> _What you will do_
Copy exactly the lines of the data below that run from the line holding "tan brick F3:F6 level 2 -> none" through the line holding "purple brick F1:G1", both ends included.

┏━━

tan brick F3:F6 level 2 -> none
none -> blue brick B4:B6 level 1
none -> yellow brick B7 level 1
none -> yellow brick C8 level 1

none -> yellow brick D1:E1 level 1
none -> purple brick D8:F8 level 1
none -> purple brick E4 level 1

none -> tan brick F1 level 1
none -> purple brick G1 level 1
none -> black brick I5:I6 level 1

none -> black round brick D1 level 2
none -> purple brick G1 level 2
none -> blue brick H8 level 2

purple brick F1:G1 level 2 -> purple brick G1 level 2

┗━━
┏━━

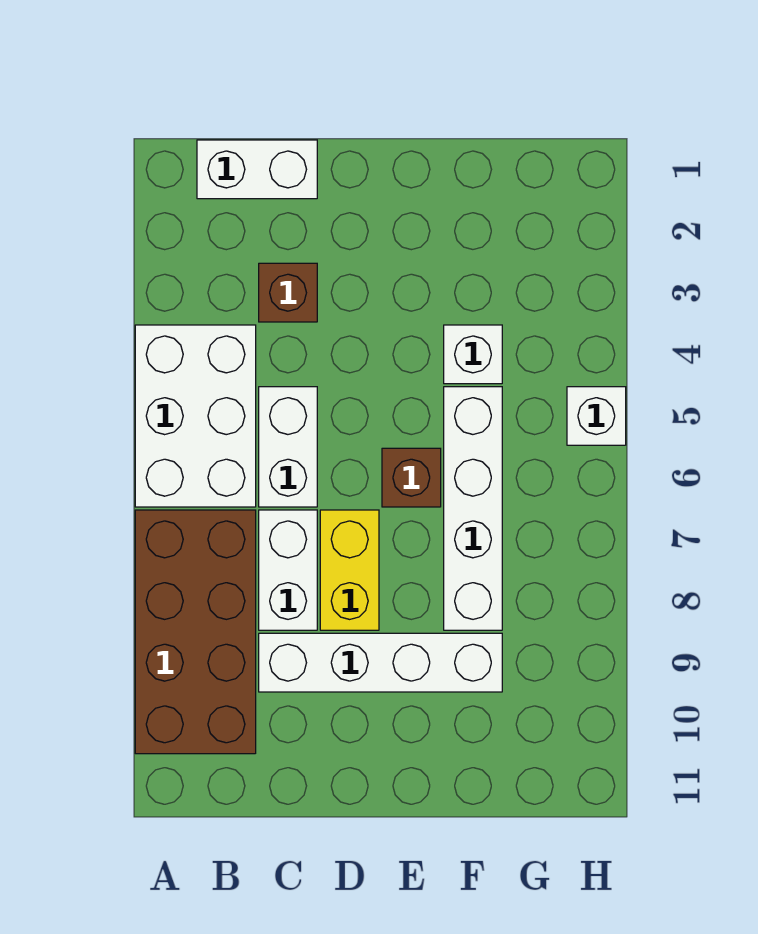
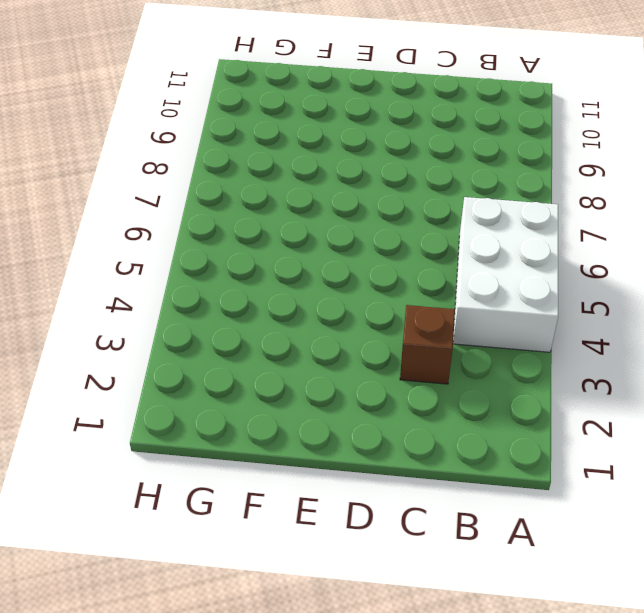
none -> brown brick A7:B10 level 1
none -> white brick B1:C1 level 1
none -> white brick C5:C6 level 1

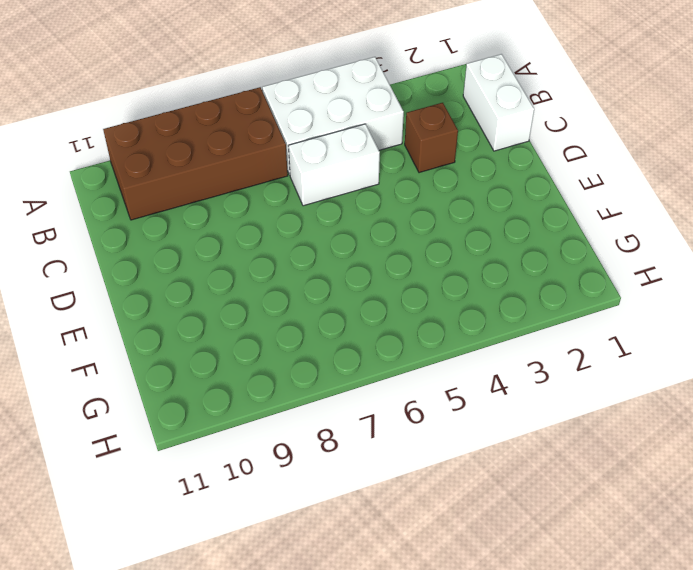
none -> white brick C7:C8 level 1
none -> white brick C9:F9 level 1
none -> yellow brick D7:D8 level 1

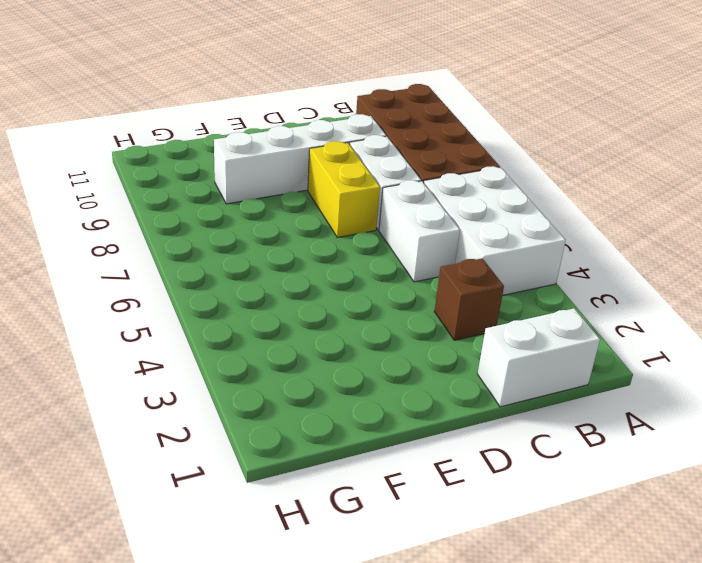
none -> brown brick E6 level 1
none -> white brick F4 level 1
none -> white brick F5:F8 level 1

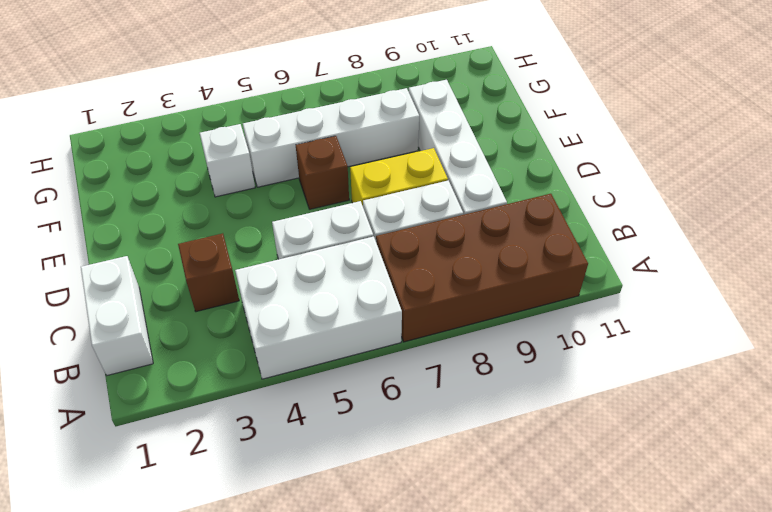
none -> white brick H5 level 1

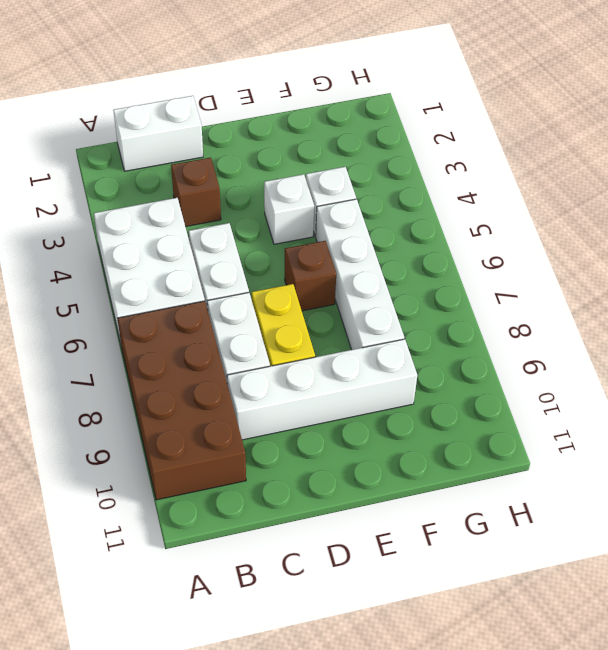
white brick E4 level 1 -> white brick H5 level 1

┗━━
┏━━

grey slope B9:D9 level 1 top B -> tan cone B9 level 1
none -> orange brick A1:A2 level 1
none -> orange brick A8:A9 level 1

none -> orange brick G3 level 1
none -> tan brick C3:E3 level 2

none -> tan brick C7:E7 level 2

┗━━

> _Task output_
tan brick F3:F6 level 2 -> none
none -> blue brick B4:B6 level 1
none -> yellow brick B7 level 1
none -> yellow brick C8 level 1

none -> yellow brick D1:E1 level 1
none -> purple brick D8:F8 level 1
none -> purple brick E4 level 1

none -> tan brick F1 level 1
none -> purple brick G1 level 1
none -> black brick I5:I6 level 1

none -> black round brick D1 level 2
none -> purple brick G1 level 2
none -> blue brick H8 level 2

purple brick F1:G1 level 2 -> purple brick G1 level 2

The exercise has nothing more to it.